[[ Records supplied open ]]

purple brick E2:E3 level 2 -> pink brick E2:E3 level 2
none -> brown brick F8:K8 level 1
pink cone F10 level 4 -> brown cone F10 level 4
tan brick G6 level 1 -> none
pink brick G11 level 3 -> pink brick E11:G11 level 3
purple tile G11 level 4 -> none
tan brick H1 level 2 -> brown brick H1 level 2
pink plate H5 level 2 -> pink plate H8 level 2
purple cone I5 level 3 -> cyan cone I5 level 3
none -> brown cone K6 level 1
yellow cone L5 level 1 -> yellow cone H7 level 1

[[ Records supplied closed ]]
[[ Records supplied open ]]

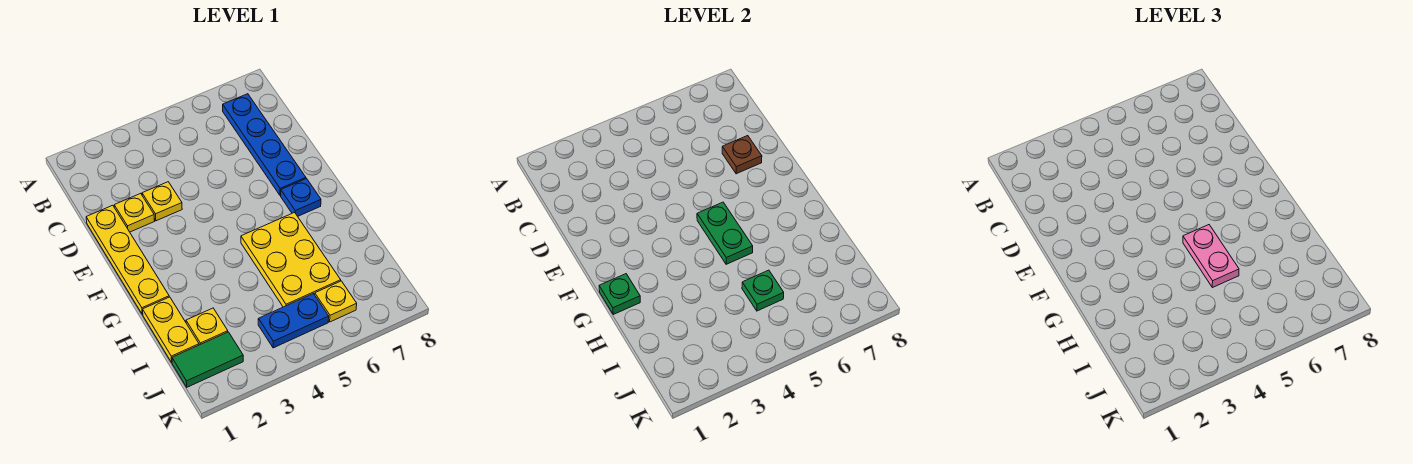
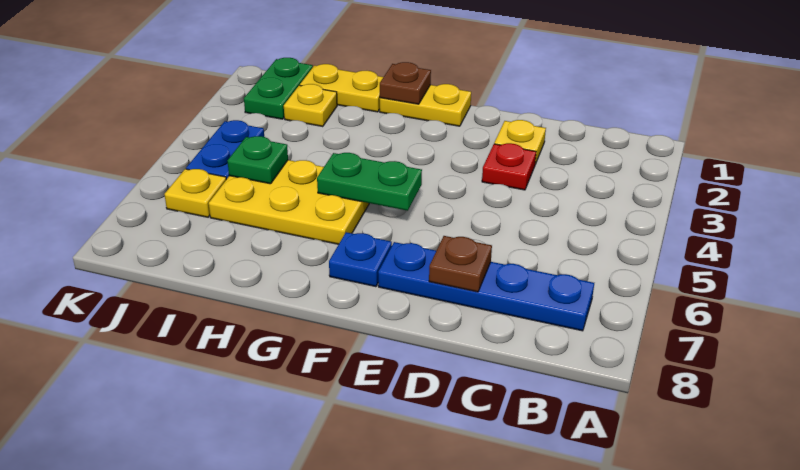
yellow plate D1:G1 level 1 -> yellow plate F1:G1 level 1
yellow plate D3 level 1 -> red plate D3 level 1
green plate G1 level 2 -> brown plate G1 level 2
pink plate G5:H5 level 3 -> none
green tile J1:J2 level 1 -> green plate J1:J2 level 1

[[ Records supplied closed ]]
[[ Records supplied open ]]

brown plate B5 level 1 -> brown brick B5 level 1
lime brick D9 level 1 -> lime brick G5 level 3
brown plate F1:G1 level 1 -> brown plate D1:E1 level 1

[[ Records supplied closed ]]

**What the task requires:** If a line in the records above includes the string "green", copy it.

**Task result:**
green plate G1 level 2 -> brown plate G1 level 2
green tile J1:J2 level 1 -> green plate J1:J2 level 1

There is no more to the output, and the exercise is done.